__DIRECTIONS FOR THIS TASK__.
Once the pictures are removed, restate the listing word for word.

__GIVEN INFORMATION__.

━━━━━━━━

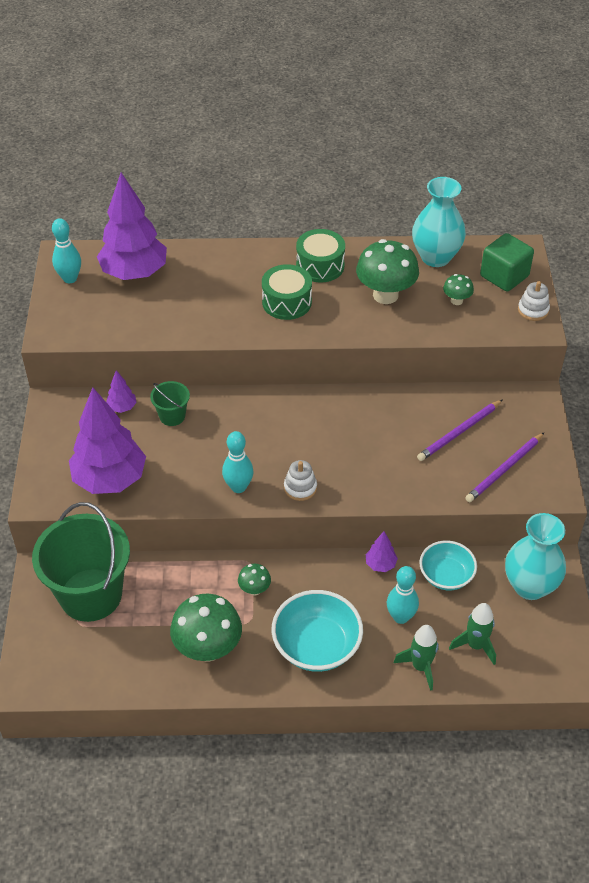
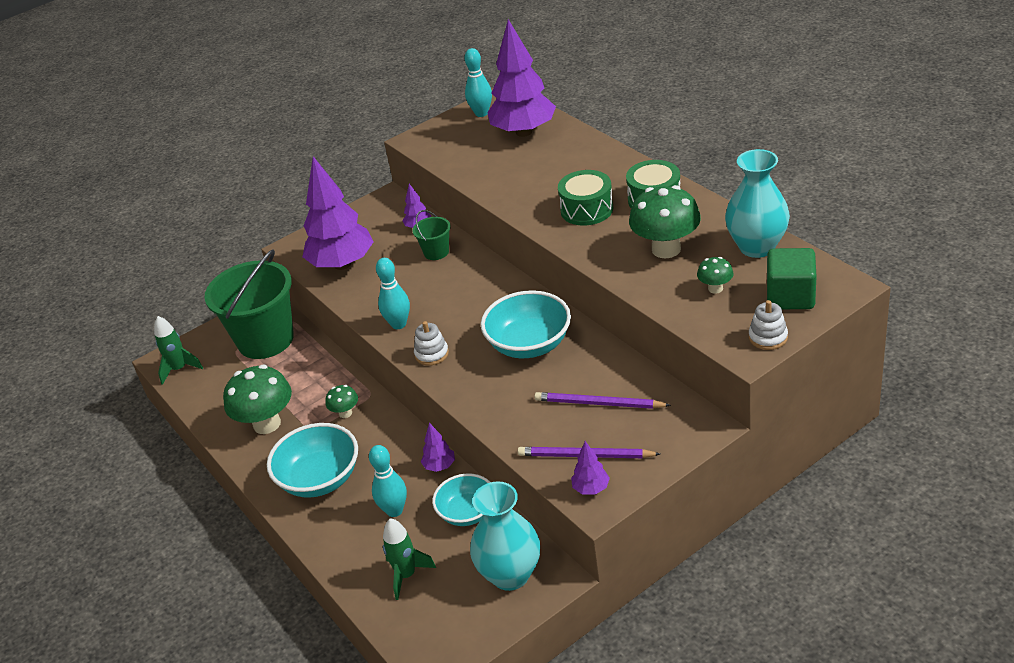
camera: 60 degrees right, 10 degrees down
(354, 429) = (529, 344): none -> turquoise bowl
(420, 667) = (352, 552): green rocket -> green rocket (179, 369)
(539, 485) = (591, 488): none -> purple tree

━━━━━━━━

__REPLY TO THE TASK__.
camera: 60 degrees right, 10 degrees down
(354, 429) = (529, 344): none -> turquoise bowl
(420, 667) = (352, 552): green rocket -> green rocket (179, 369)
(539, 485) = (591, 488): none -> purple tree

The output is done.